**TASK OBJECTIVE:** Would you please reproduce all the entries exactly, leaving the pictures out?

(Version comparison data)
_ _ _ _ _

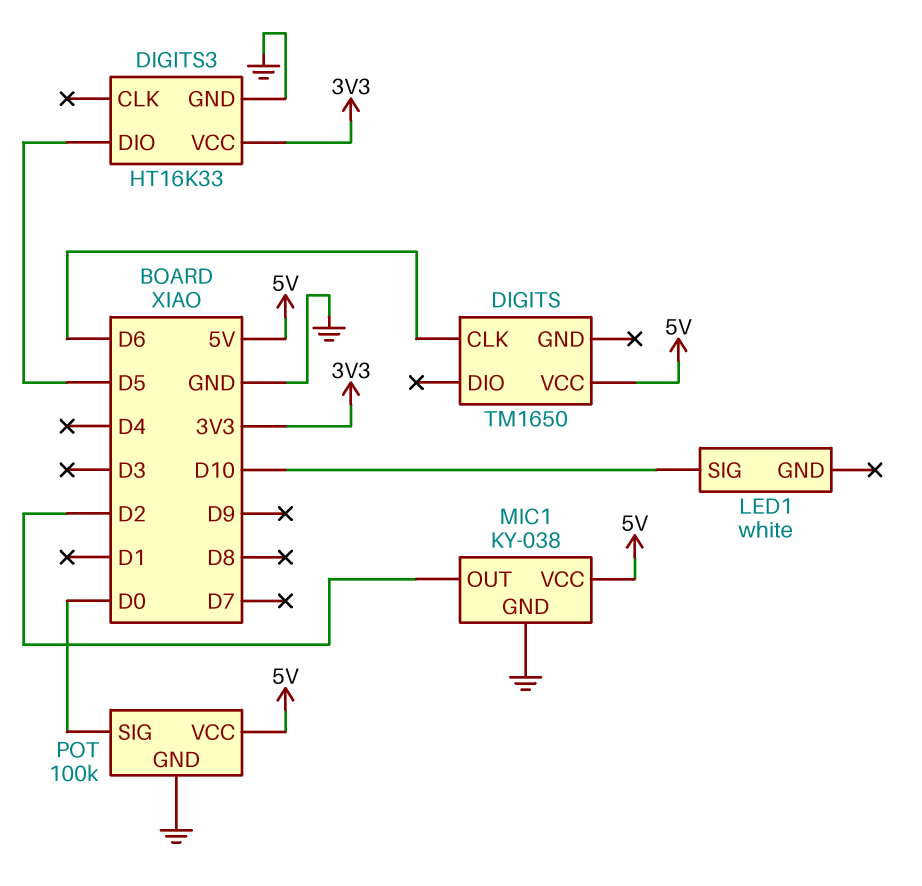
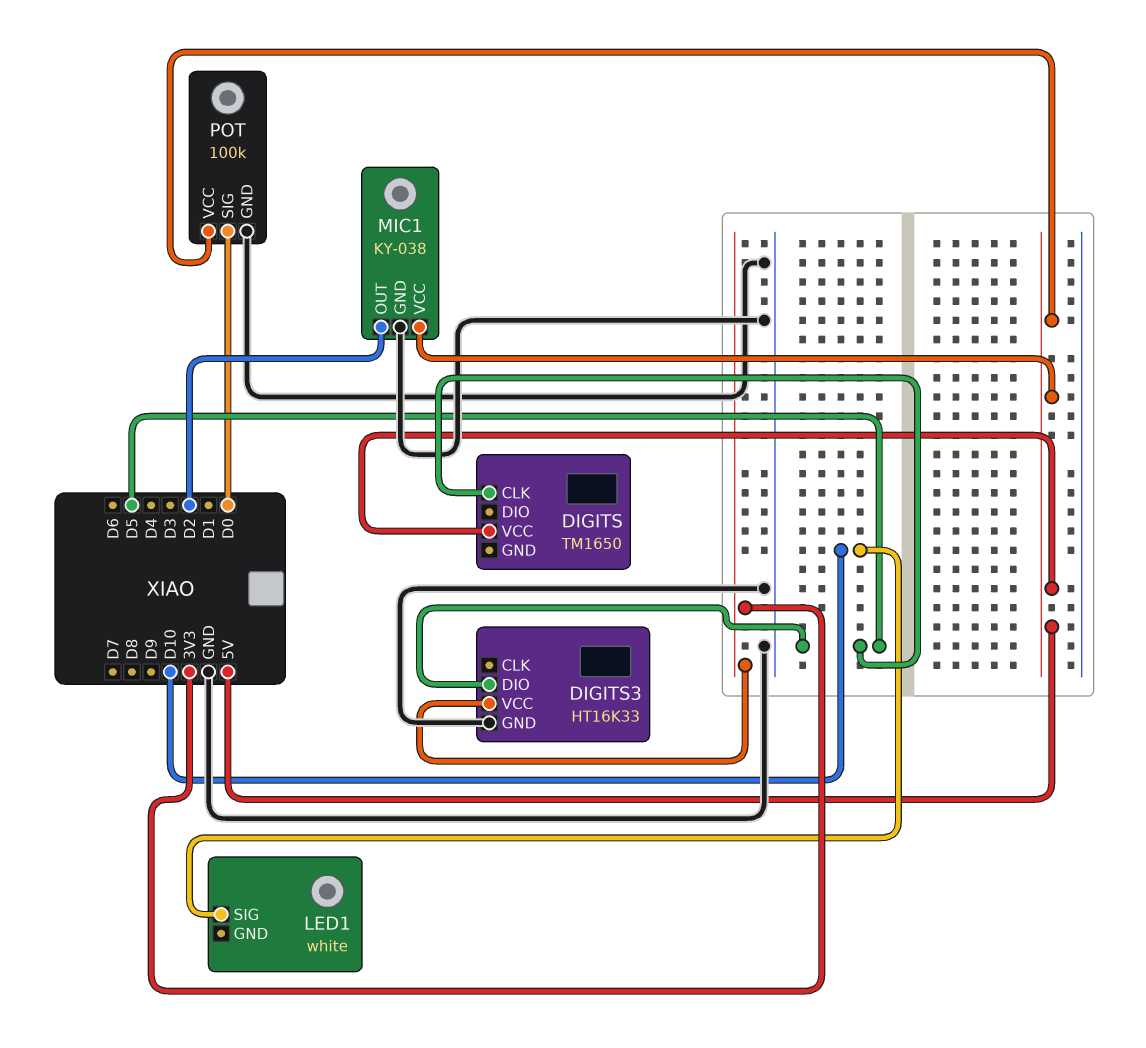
DIGITS pin CLK: D6 -> D5

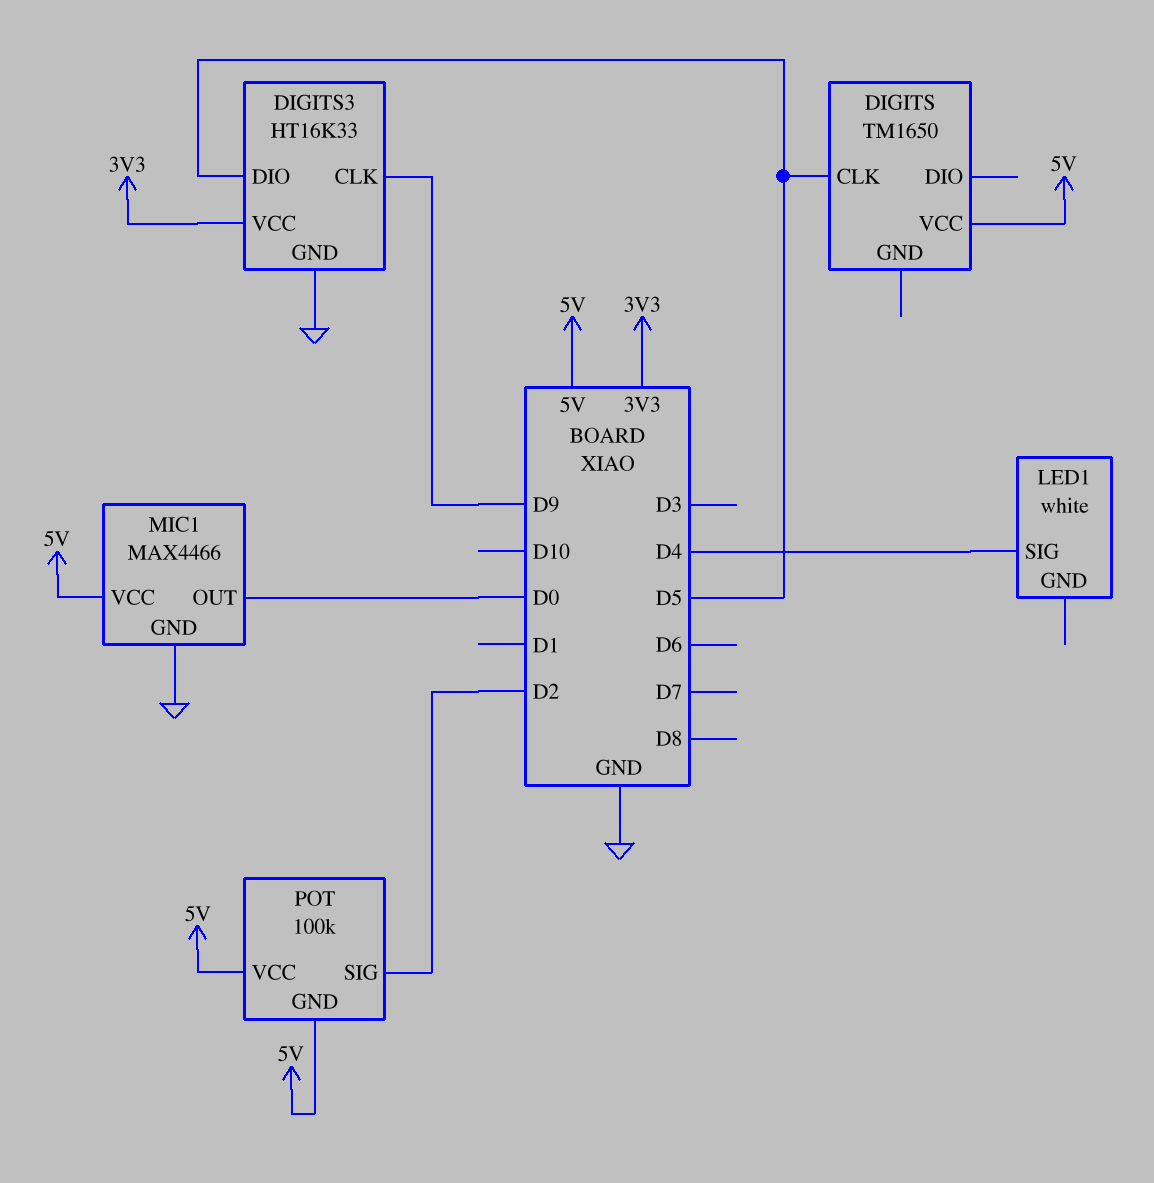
DIGITS3 pin CLK: none -> D9
LED1 pin SIG: D10 -> D4
MIC1: KY-038 -> MAX4466
MIC1 pin OUT: D2 -> D0
POT pin GND: GND -> 5V
POT pin SIG: D0 -> D2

_ _ _ _ _

**TASK RESPONSE:**
DIGITS pin CLK: D6 -> D5

DIGITS3 pin CLK: none -> D9
LED1 pin SIG: D10 -> D4
MIC1: KY-038 -> MAX4466
MIC1 pin OUT: D2 -> D0
POT pin GND: GND -> 5V
POT pin SIG: D0 -> D2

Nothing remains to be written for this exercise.